WHAT YOU WILL DO: Report how many lines in the listing below include the string "ellipse", and write nothing more.

INFORMATION SUPPLIED:

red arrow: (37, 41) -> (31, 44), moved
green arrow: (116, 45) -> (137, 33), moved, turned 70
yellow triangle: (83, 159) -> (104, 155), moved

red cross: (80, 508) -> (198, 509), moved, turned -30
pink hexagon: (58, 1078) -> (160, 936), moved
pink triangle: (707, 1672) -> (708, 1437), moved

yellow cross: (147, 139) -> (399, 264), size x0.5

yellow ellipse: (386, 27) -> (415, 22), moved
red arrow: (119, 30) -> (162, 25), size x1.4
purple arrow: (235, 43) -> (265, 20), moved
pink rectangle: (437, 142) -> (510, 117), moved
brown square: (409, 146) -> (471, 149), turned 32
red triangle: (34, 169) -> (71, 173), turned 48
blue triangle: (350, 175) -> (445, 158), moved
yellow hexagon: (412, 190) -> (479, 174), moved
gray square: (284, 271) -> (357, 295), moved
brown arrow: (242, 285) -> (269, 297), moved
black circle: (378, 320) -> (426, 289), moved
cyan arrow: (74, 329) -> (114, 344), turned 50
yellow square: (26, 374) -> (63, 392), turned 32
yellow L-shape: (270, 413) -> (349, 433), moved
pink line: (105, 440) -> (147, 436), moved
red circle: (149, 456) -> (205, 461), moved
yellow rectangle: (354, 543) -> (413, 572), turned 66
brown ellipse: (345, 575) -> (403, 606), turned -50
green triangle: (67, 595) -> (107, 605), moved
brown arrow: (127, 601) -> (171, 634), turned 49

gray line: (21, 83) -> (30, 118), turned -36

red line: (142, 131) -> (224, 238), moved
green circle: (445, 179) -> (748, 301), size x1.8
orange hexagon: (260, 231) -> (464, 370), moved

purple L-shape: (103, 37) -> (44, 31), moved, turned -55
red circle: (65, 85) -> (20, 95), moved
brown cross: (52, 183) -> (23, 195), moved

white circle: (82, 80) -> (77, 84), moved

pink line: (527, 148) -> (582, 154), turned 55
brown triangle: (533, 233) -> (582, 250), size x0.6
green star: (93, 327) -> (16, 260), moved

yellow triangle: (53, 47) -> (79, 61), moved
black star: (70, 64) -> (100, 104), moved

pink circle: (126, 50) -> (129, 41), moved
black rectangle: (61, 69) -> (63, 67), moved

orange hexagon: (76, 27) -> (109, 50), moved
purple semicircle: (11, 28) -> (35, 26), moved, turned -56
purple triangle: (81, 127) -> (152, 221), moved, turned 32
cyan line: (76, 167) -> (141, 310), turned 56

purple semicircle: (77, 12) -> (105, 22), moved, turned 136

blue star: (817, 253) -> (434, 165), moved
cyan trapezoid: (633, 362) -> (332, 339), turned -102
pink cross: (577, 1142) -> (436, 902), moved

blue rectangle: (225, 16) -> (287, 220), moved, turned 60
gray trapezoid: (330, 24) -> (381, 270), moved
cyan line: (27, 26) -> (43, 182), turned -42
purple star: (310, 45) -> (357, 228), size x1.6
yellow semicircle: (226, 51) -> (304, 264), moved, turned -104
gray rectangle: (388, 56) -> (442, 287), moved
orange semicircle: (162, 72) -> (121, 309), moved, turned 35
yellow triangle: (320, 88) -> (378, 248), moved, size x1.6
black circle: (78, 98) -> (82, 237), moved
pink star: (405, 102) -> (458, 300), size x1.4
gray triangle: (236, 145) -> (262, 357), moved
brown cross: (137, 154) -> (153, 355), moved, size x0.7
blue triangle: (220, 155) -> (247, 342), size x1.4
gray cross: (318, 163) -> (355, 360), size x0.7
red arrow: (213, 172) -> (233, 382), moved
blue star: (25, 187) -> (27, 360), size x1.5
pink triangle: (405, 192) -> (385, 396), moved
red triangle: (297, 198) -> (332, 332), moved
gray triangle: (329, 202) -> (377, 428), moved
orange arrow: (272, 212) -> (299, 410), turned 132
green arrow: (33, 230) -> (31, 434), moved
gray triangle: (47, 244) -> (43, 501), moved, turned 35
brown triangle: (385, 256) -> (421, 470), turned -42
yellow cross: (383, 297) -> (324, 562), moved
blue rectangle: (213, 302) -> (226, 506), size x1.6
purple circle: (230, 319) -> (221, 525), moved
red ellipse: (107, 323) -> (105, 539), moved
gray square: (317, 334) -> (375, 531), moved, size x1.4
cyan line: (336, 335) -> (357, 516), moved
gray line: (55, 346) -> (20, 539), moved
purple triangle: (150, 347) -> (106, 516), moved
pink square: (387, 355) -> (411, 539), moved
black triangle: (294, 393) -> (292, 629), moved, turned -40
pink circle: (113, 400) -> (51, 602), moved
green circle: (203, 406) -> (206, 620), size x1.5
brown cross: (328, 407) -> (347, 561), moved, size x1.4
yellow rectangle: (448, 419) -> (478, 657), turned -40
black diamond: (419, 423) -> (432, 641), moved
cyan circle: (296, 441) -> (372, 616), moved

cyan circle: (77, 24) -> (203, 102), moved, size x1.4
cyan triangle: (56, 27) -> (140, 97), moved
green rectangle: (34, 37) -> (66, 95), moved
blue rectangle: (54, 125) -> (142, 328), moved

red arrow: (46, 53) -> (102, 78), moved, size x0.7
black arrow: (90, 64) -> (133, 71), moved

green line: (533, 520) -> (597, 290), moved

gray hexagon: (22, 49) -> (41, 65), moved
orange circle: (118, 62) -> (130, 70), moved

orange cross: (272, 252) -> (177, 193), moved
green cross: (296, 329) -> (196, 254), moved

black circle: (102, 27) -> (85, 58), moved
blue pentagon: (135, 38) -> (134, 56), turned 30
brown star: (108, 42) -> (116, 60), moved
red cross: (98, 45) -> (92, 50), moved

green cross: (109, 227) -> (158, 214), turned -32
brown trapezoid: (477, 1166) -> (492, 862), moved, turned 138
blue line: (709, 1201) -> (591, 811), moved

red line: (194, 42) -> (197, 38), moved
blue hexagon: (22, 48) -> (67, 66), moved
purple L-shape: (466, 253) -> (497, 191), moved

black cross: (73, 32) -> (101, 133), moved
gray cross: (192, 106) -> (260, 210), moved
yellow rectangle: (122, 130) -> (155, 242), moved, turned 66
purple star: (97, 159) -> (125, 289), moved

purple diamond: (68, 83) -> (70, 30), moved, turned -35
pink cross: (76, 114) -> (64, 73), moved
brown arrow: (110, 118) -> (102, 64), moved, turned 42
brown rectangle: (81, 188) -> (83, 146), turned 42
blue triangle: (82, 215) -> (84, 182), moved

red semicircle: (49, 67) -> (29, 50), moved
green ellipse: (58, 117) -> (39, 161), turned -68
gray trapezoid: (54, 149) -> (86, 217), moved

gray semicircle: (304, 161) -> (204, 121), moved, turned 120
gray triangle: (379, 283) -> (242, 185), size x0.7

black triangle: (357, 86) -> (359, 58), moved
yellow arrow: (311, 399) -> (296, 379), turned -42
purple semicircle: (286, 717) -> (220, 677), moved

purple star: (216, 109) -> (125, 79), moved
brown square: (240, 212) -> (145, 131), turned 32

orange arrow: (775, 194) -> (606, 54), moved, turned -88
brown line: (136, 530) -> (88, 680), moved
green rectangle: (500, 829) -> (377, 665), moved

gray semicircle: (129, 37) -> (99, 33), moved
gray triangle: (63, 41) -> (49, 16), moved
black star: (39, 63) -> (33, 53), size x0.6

REPLY TO THE TASK: 4